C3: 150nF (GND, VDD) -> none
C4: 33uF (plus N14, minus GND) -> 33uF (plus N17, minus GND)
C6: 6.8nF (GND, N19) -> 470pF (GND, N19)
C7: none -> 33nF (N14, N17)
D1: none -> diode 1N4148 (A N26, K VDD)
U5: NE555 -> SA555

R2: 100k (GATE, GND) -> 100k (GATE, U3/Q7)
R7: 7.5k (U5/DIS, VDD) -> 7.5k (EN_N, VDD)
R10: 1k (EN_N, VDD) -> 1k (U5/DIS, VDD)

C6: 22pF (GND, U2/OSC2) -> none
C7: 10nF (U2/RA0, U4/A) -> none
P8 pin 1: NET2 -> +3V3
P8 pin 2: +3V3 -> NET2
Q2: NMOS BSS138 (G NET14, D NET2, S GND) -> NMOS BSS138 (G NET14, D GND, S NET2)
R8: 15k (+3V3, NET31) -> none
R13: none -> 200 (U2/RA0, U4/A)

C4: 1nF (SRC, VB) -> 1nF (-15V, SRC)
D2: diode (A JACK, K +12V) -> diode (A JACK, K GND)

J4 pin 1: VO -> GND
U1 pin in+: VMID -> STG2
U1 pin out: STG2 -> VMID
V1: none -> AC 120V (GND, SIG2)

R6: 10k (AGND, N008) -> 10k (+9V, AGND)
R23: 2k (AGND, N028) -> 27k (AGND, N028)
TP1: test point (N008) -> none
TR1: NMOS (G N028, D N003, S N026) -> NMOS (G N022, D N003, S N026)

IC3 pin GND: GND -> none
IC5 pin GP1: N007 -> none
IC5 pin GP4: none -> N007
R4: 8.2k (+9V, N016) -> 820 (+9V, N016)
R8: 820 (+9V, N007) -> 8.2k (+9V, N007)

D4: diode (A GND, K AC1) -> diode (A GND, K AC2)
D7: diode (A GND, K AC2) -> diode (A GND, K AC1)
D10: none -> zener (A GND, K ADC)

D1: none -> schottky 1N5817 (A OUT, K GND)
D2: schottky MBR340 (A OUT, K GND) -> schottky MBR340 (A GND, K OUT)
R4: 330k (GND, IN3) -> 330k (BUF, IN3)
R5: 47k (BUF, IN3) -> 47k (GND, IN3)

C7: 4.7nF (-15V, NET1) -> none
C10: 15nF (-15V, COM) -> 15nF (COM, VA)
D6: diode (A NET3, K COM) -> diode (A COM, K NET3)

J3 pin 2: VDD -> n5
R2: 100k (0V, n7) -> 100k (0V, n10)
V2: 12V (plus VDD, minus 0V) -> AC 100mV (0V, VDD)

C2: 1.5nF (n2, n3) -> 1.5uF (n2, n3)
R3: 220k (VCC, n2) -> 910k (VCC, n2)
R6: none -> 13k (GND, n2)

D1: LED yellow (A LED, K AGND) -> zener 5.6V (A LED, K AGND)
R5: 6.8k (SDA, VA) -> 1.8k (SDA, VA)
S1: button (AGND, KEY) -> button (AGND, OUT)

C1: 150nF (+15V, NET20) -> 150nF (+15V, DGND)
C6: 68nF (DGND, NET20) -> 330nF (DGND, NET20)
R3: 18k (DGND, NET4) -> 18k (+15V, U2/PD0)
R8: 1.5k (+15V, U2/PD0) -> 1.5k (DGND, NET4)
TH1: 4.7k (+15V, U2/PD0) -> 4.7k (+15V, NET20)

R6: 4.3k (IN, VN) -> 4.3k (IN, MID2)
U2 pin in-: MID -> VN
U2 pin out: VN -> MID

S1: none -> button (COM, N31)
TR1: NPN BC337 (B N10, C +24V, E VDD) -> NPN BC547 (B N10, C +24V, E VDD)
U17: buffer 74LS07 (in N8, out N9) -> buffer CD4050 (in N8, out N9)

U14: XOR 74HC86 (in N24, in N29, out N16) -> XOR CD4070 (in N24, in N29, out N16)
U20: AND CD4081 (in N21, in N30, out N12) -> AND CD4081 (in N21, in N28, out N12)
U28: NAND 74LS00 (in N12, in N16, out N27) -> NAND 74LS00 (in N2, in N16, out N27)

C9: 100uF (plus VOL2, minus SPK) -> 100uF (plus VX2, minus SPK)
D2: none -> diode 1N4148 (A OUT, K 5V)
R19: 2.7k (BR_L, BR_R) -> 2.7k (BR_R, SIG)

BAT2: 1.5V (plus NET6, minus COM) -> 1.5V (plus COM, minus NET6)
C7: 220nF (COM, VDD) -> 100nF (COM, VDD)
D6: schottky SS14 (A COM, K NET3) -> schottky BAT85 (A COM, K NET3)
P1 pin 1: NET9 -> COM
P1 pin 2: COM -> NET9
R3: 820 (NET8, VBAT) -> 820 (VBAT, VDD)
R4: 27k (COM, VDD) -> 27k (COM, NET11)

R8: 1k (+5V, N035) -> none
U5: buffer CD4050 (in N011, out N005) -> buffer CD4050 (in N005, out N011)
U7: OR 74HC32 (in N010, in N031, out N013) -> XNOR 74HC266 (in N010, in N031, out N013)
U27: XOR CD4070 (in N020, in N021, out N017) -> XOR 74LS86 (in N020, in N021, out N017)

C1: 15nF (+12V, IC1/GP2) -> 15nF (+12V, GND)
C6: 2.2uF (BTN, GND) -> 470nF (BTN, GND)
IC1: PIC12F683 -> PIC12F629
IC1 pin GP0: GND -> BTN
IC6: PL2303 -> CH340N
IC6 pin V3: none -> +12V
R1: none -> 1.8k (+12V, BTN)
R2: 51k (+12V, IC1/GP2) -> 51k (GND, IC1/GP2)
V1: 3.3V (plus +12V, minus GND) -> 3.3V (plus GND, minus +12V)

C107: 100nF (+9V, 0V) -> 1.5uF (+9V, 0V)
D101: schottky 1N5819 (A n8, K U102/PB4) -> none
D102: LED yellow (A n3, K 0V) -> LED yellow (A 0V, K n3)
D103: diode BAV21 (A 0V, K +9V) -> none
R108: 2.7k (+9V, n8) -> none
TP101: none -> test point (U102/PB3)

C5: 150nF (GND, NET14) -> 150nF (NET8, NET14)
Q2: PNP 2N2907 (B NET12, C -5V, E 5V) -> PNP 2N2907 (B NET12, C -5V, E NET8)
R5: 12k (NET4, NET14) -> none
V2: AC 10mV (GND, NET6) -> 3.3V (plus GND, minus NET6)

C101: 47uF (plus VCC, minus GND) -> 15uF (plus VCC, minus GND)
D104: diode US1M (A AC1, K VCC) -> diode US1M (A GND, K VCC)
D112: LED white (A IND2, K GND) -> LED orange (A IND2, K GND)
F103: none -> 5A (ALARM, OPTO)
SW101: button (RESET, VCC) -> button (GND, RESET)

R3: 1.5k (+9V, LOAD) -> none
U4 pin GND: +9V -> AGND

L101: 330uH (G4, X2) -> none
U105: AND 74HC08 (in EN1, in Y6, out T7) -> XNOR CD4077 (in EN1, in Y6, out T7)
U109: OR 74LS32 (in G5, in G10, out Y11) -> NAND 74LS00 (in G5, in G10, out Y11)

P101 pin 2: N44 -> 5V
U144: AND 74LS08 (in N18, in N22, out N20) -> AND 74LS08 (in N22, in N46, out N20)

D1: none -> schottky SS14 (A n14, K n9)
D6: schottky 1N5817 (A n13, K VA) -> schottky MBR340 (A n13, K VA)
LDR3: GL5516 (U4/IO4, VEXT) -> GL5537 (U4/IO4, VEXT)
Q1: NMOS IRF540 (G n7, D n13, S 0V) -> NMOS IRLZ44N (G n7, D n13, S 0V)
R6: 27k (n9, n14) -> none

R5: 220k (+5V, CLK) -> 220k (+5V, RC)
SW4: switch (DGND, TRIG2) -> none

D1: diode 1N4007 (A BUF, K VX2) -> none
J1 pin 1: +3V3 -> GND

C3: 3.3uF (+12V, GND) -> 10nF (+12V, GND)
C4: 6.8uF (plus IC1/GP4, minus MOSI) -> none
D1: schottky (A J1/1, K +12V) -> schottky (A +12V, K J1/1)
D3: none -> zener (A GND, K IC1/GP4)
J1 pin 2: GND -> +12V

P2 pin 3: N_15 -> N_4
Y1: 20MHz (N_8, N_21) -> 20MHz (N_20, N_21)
───
#### [Aim of the exercise]
Each line from the start of the listing above through the line containing "R10: 1k (EN_N, VDD) -> 1k (U5/DIS, VDD)" must be reproduced exactly. Leave out the rest.

#### [Output of the task]
C3: 150nF (GND, VDD) -> none
C4: 33uF (plus N14, minus GND) -> 33uF (plus N17, minus GND)
C6: 6.8nF (GND, N19) -> 470pF (GND, N19)
C7: none -> 33nF (N14, N17)
D1: none -> diode 1N4148 (A N26, K VDD)
U5: NE555 -> SA555

R2: 100k (GATE, GND) -> 100k (GATE, U3/Q7)
R7: 7.5k (U5/DIS, VDD) -> 7.5k (EN_N, VDD)
R10: 1k (EN_N, VDD) -> 1k (U5/DIS, VDD)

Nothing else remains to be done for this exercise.